----- WORKING DATA

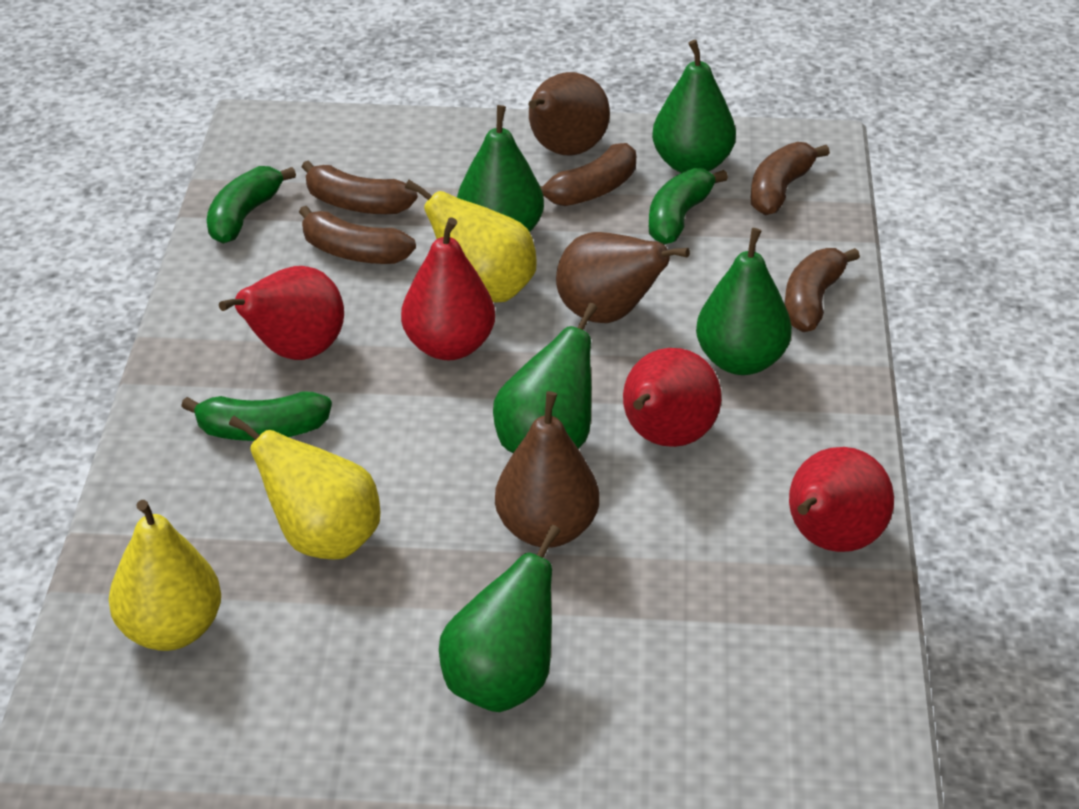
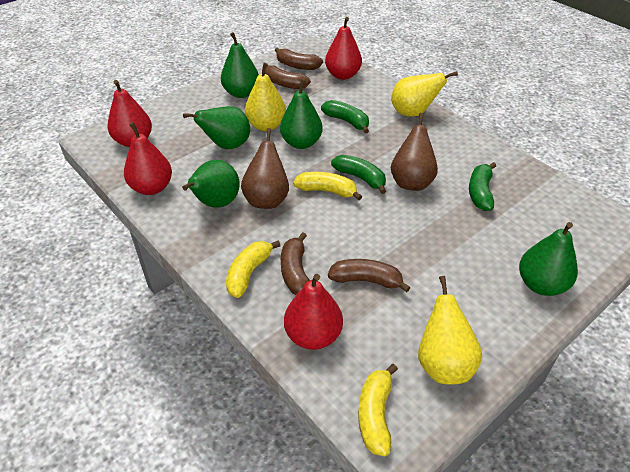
brown banana: 5 -> 4
brown pear: 3 -> 2
yellow banana: 0 -> 3

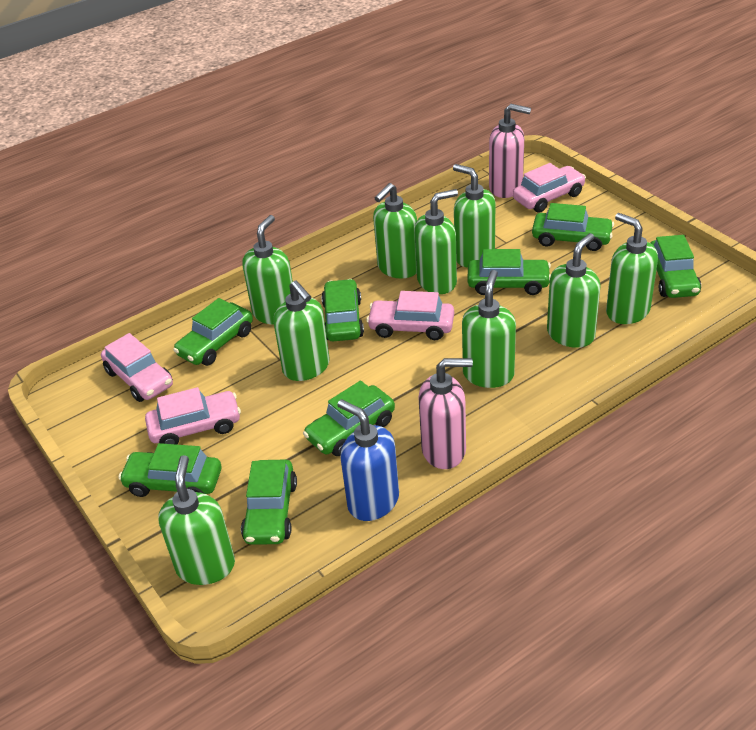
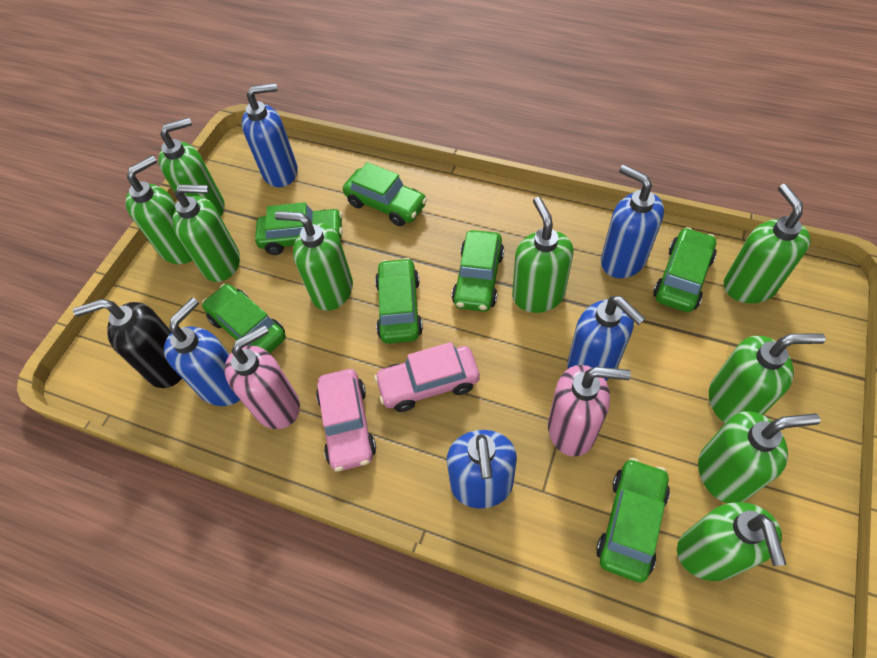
black soap dispenser: 0 -> 1
blue soap dispenser: 1 -> 5
green car: 8 -> 7
pink car: 4 -> 2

----------

● **EXERCISE DETAILS**: Please give again only the lines from the one containing "yellow banana: 0 -> 3" through the last line of the entries above, exactly as they stand and without pictures.

● **EXERCISE RESULT**:
yellow banana: 0 -> 3

black soap dispenser: 0 -> 1
blue soap dispenser: 1 -> 5
green car: 8 -> 7
pink car: 4 -> 2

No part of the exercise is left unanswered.